What to produce: When you reach the line in the listing below that contains "JP203 pin 4: +3V3 -> GND", begin returning lines exactly as written, and stop after the line that contains "U202 pin RST: none -> N_12". Return no other lines.

Data for analysis:
******
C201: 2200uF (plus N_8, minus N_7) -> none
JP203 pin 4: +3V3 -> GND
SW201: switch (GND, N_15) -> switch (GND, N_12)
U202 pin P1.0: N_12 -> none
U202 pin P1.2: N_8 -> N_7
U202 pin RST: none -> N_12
******
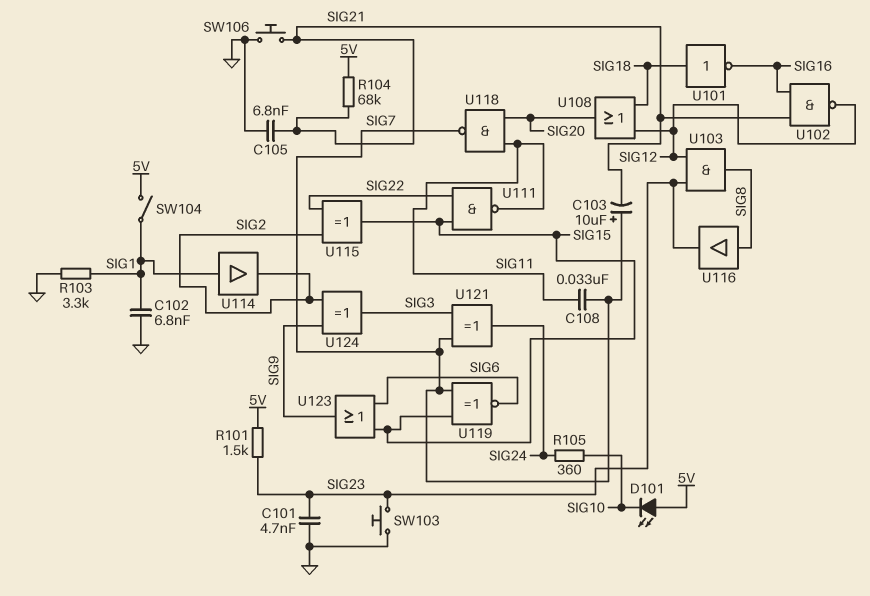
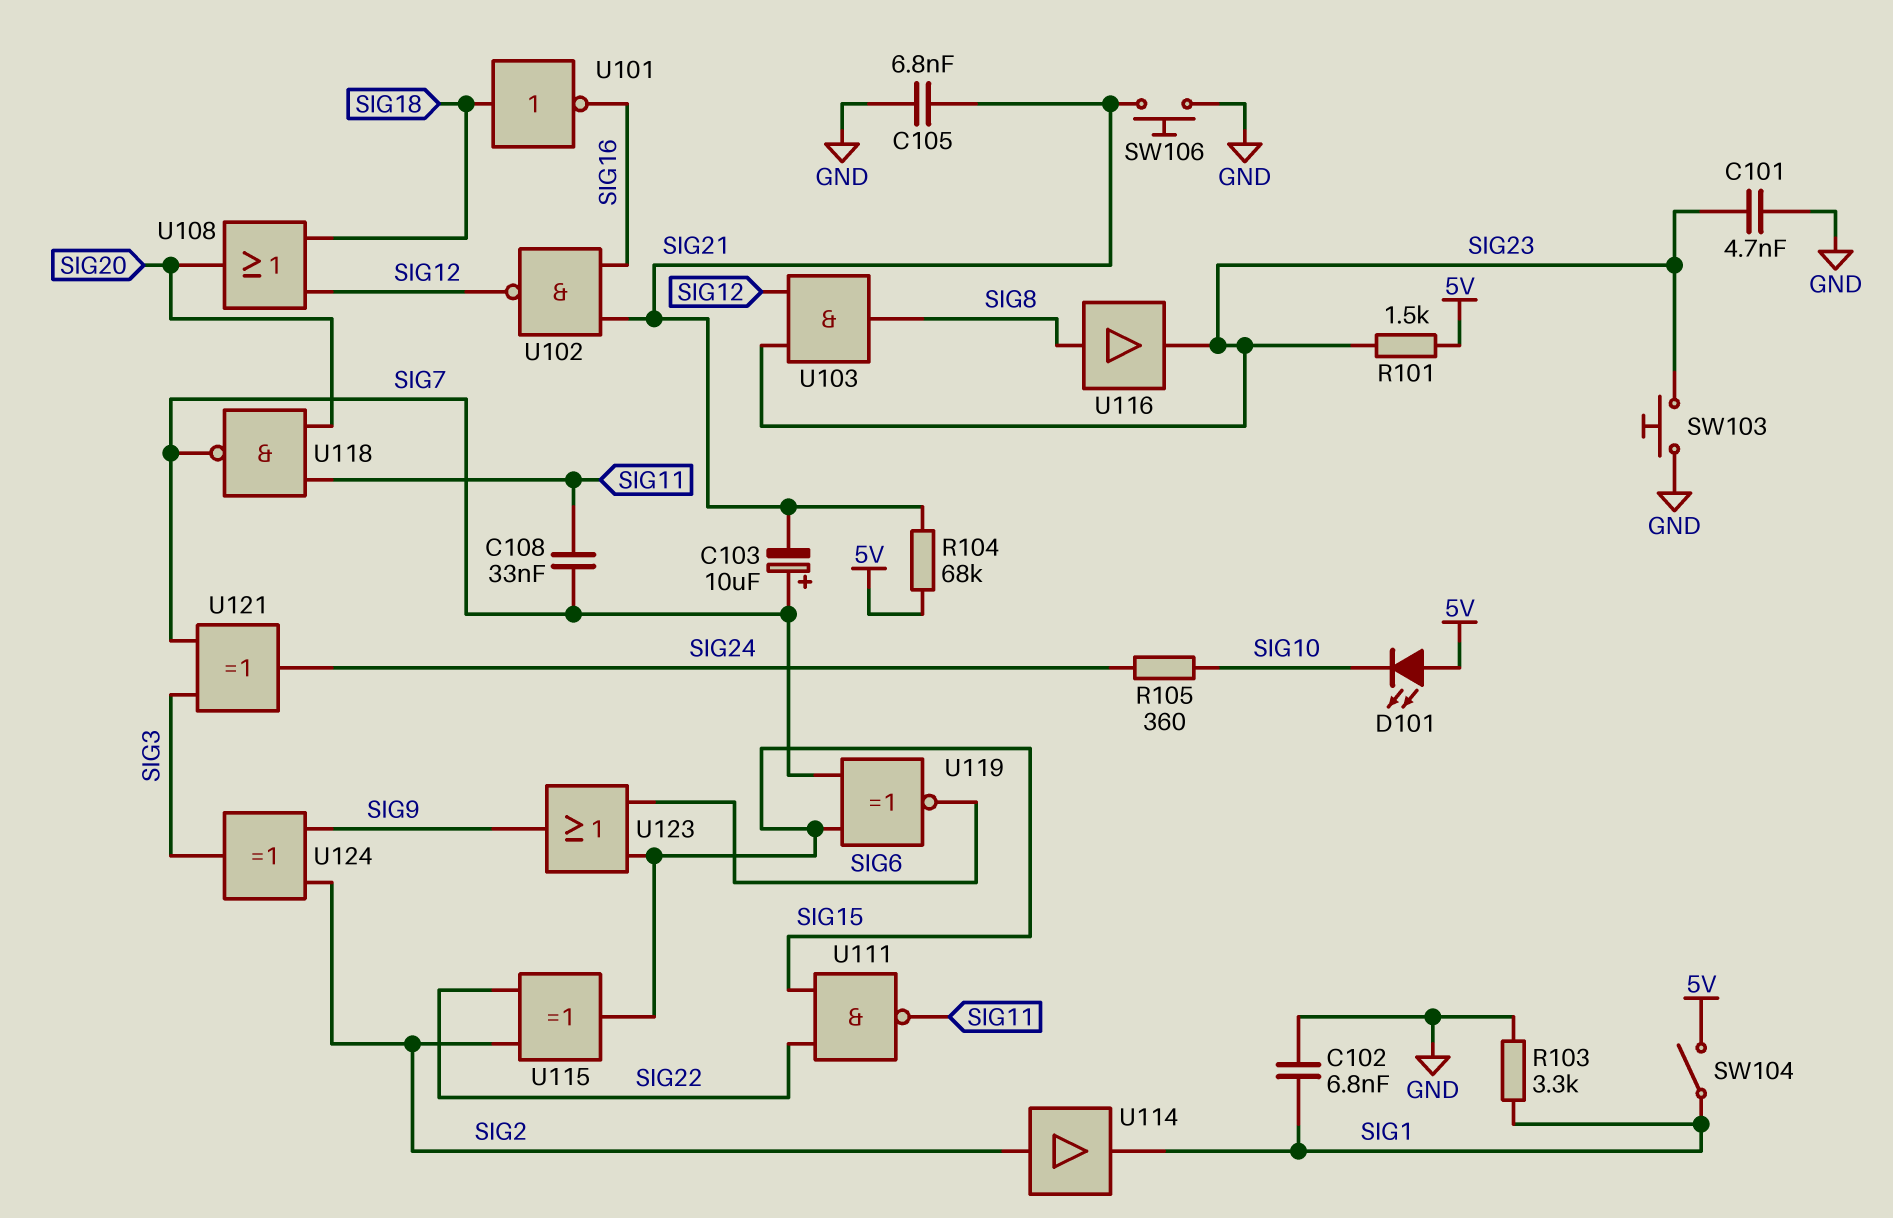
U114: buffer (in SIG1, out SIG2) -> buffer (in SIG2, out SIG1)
******
Solution:
JP203 pin 4: +3V3 -> GND
SW201: switch (GND, N_15) -> switch (GND, N_12)
U202 pin P1.0: N_12 -> none
U202 pin P1.2: N_8 -> N_7
U202 pin RST: none -> N_12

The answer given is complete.